# Work item:
Produce as output only the lines below starting at the line with "gray square: (911, 24)" and continuing through the line with "yellow triangle: (1001, 188)", each one exactly as written.

# Exercise data:
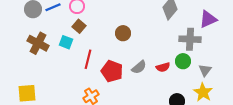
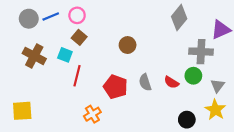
red line: (88, 59) -> (77, 76), moved
gray semicircle: (139, 67) -> (145, 82), turned 112
red semicircle: (163, 67) -> (171, 82), turned 48

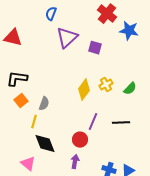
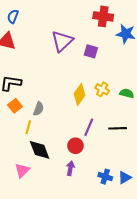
blue semicircle: (51, 14) -> (13, 16), moved
red cross: (107, 14) -> (103, 16), turned -30
yellow cross: (106, 85) -> (102, 89), turned -32
green semicircle: (130, 89) -> (127, 93), turned -120
pink triangle: (28, 164) -> (22, 170), turned 35

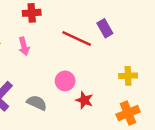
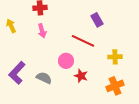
red line: (77, 39) -> (83, 41), moved
pink arrow: (24, 46) -> (42, 31), moved

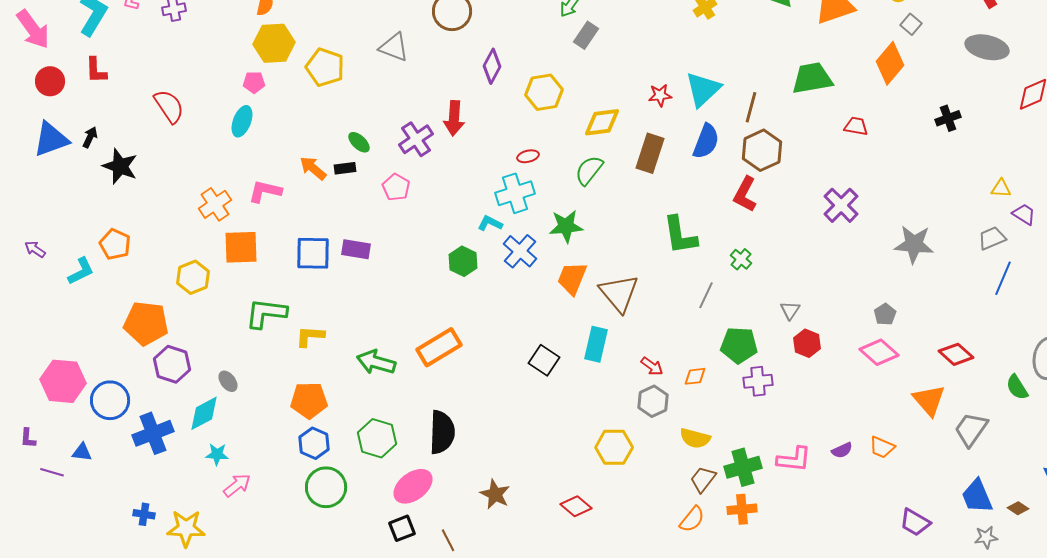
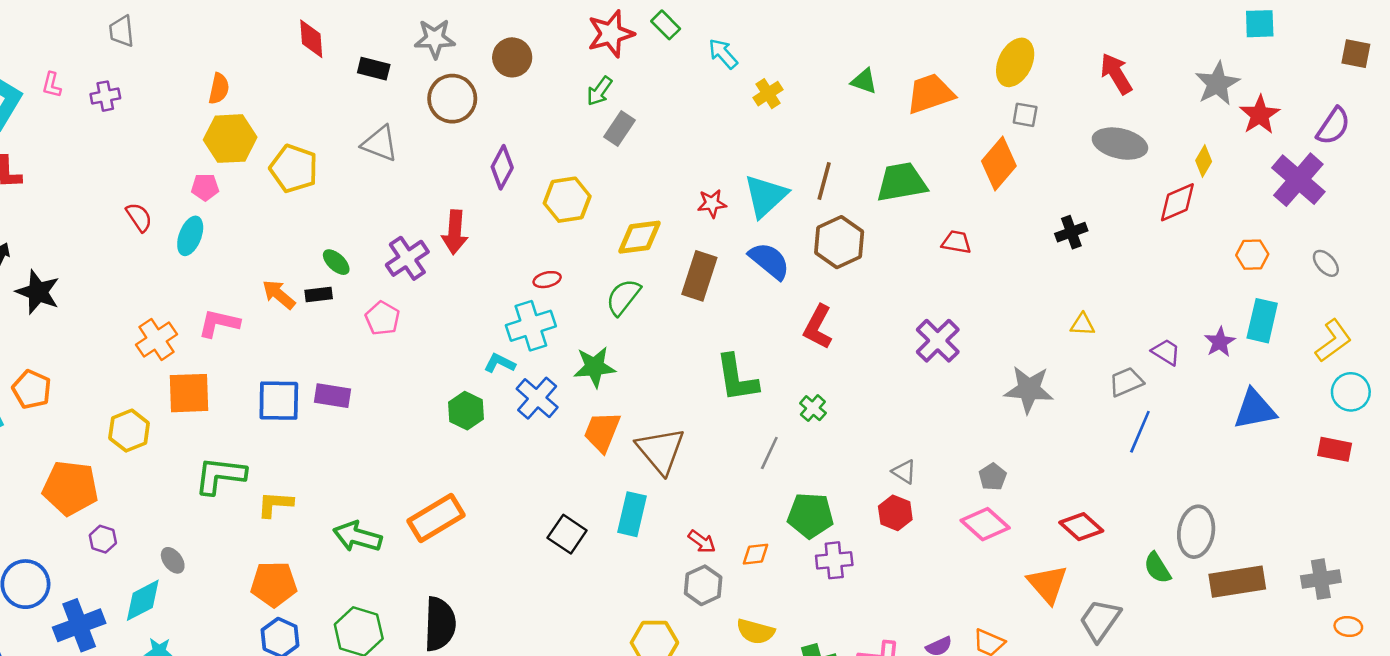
gray square: (911, 24) -> (1025, 115), turned -30
red semicircle: (169, 106) -> (139, 217), moved, size x0.7
brown line: (751, 107) -> (824, 181), moved
blue semicircle: (706, 141) -> (769, 261), turned -72
brown hexagon: (762, 150) -> (839, 242), moved
yellow triangle: (1001, 188) -> (1083, 324), moved
gray triangle: (790, 310) -> (904, 472), moved, turned -30
purple hexagon: (172, 364) -> (103, 539), size x0.6

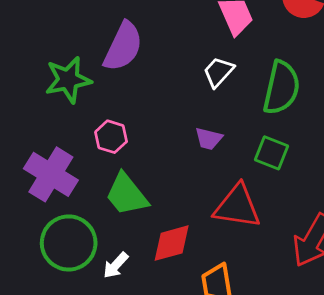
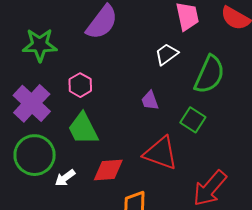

# Output of the task:
gray square: (911, 24) -> (1025, 115), turned -30
red semicircle: (169, 106) -> (139, 217), moved, size x0.7
brown line: (751, 107) -> (824, 181), moved
blue semicircle: (706, 141) -> (769, 261), turned -72
brown hexagon: (762, 150) -> (839, 242), moved
yellow triangle: (1001, 188) -> (1083, 324), moved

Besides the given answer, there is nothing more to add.